§ How to complete this task
Give a verbatim copy of the data, leaving the pictures out.
*** Data for review Section Begins ***
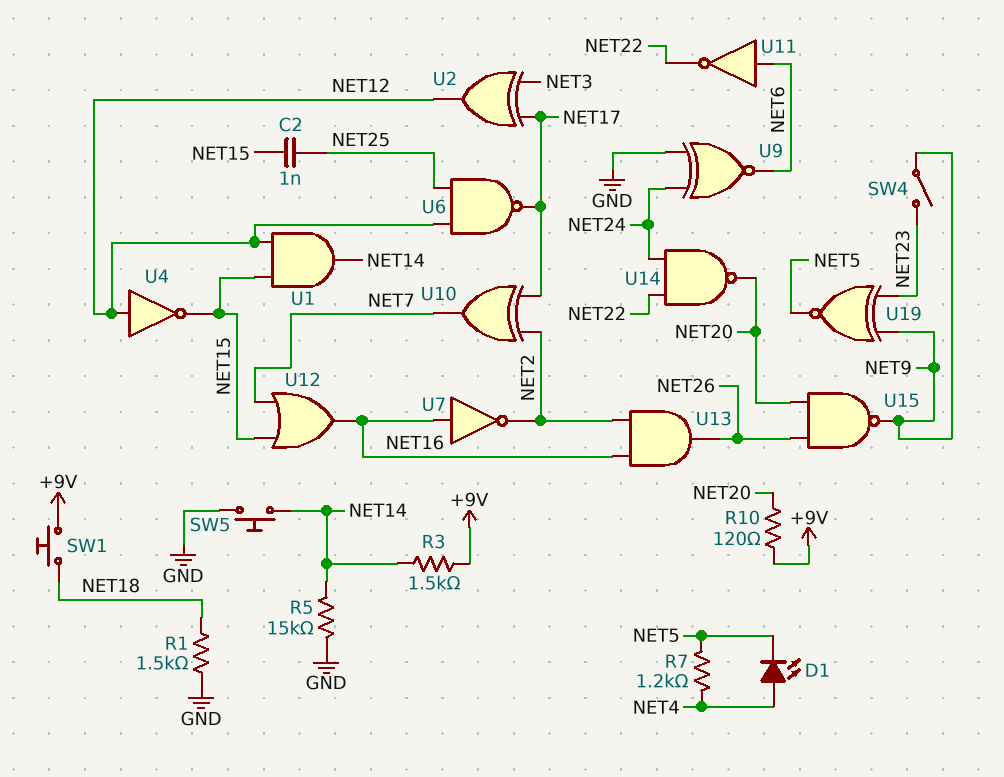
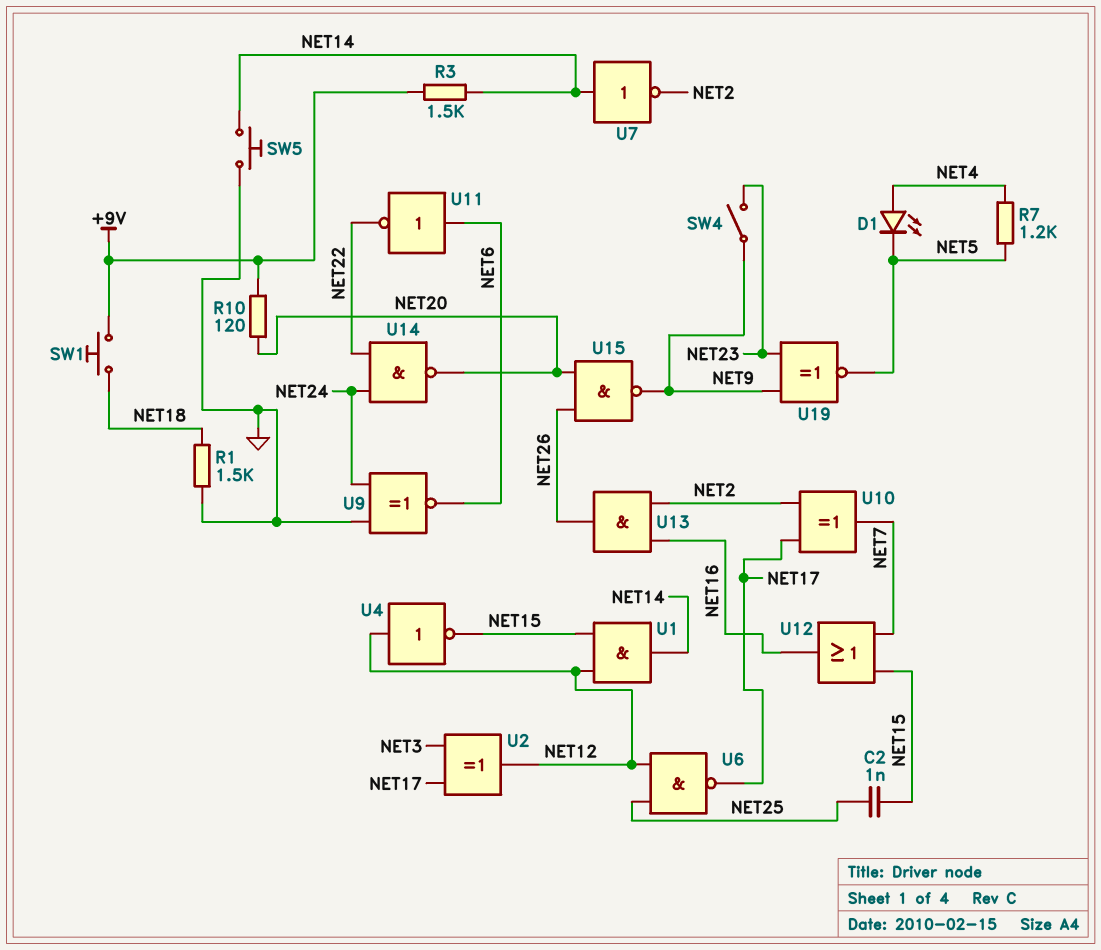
R5: 15k (GND, NET14) -> none
U7: NOT (in NET16, out NET2) -> NOT (in NET14, out NET2)

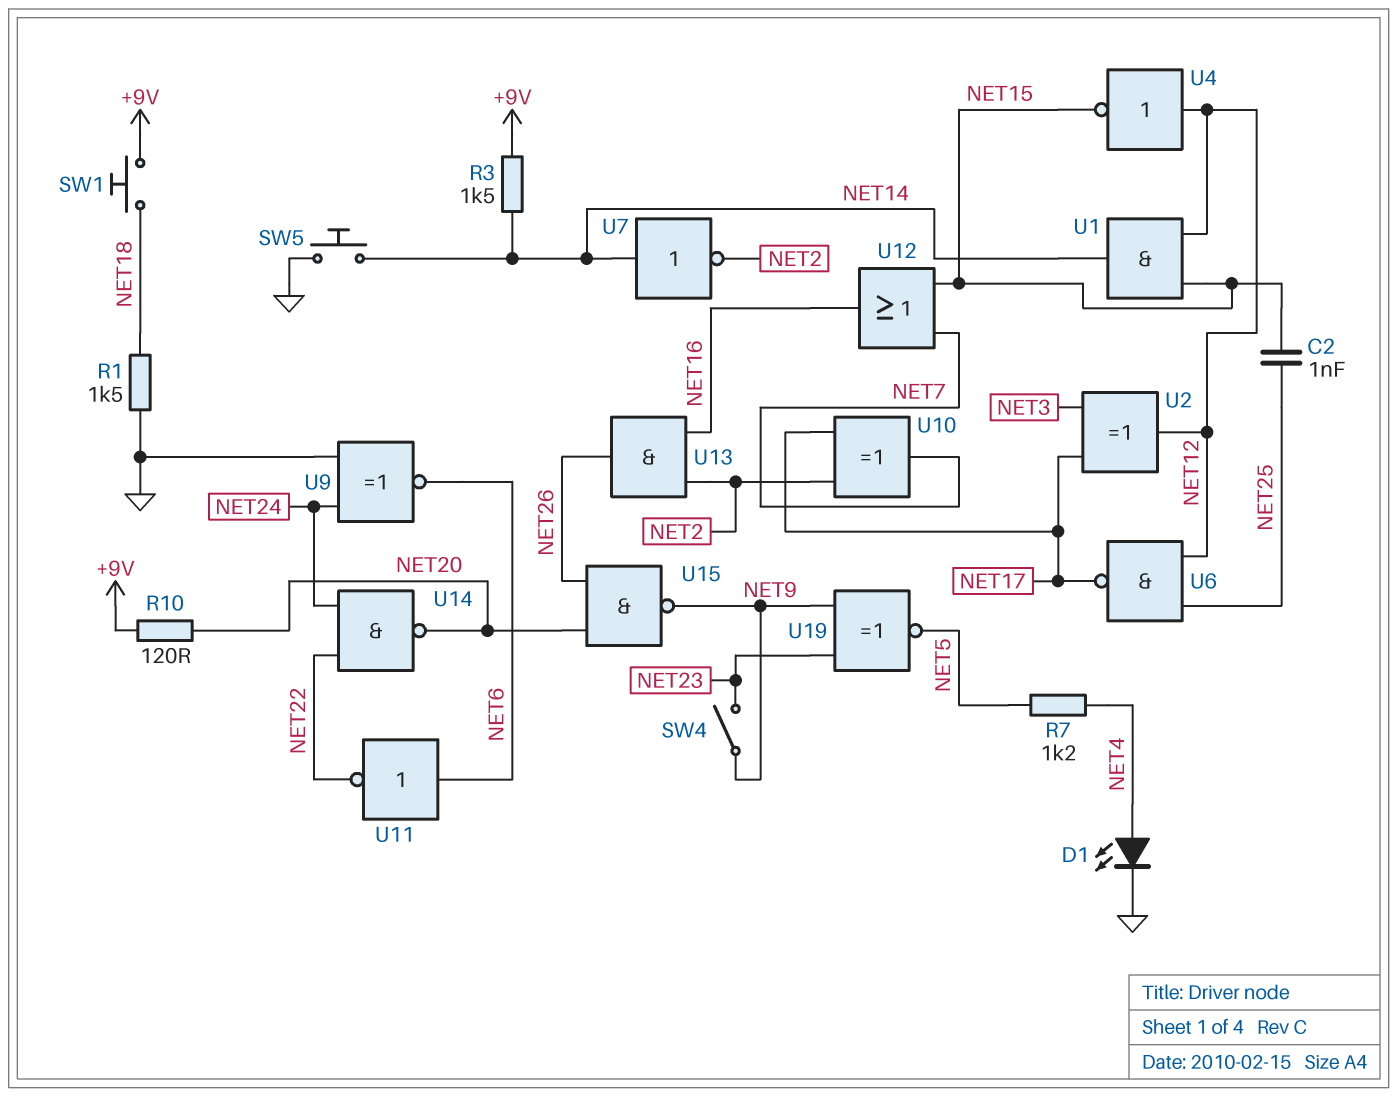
D1: LED (A NET4, K NET5) -> LED (A NET4, K GND)

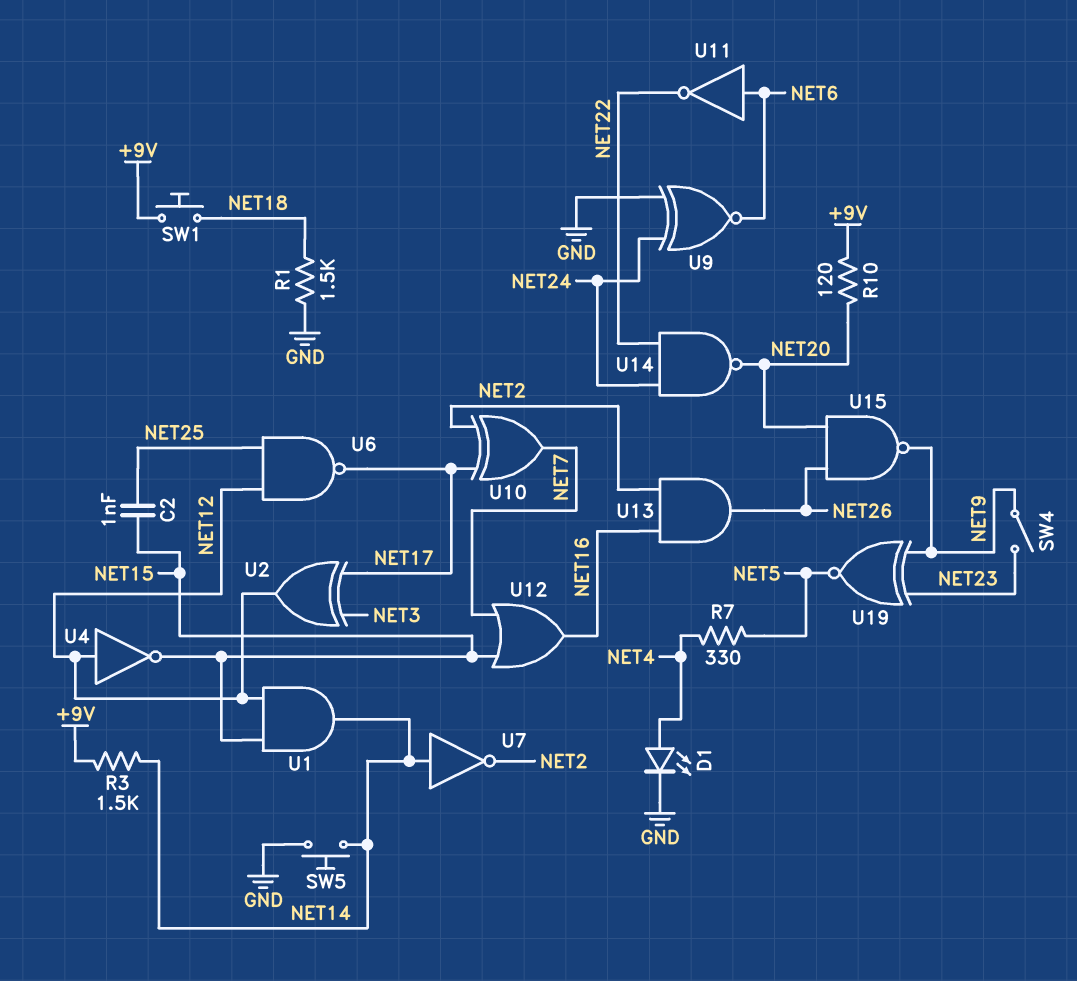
R7: 1.2k (NET4, NET5) -> 330 (NET4, NET5)

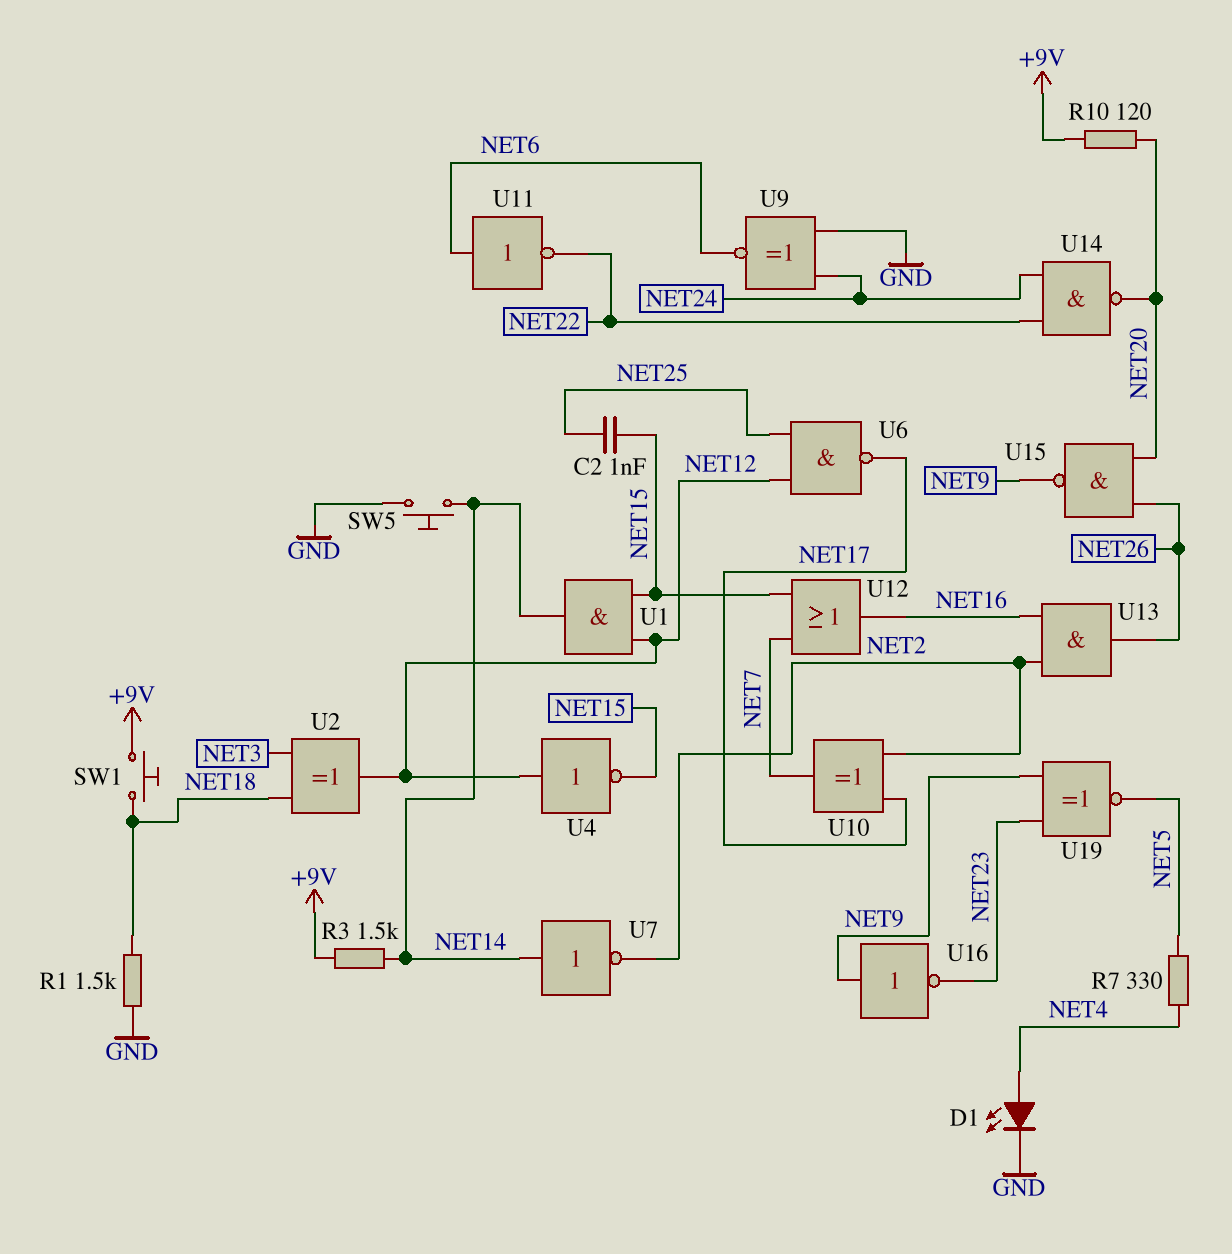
SW4: switch (NET9, NET23) -> none
U2: XOR (in NET3, in NET17, out NET12) -> XOR (in NET3, in NET18, out NET12)
U16: none -> NOT (in NET9, out NET23)

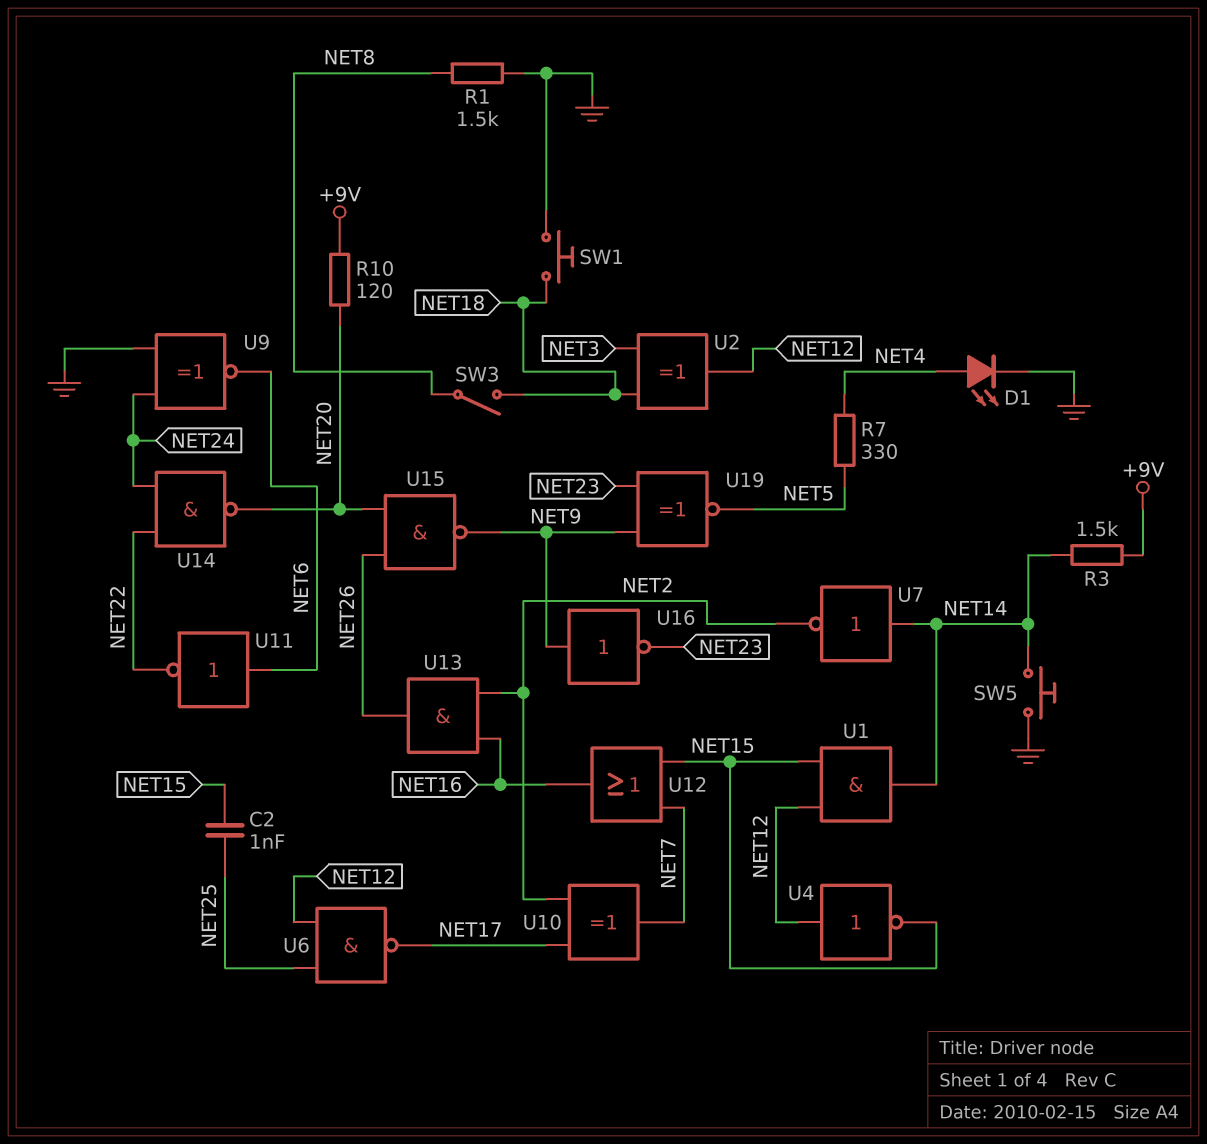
R1: 1.5k (GND, NET18) -> 1.5k (GND, NET8)
SW1: button (+9V, NET18) -> button (GND, NET18)
SW3: none -> switch (NET8, NET18)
*** Data for review Section Ends ***
§ Output below
R5: 15k (GND, NET14) -> none
U7: NOT (in NET16, out NET2) -> NOT (in NET14, out NET2)

D1: LED (A NET4, K NET5) -> LED (A NET4, K GND)

R7: 1.2k (NET4, NET5) -> 330 (NET4, NET5)

SW4: switch (NET9, NET23) -> none
U2: XOR (in NET3, in NET17, out NET12) -> XOR (in NET3, in NET18, out NET12)
U16: none -> NOT (in NET9, out NET23)

R1: 1.5k (GND, NET18) -> 1.5k (GND, NET8)
SW1: button (+9V, NET18) -> button (GND, NET18)
SW3: none -> switch (NET8, NET18)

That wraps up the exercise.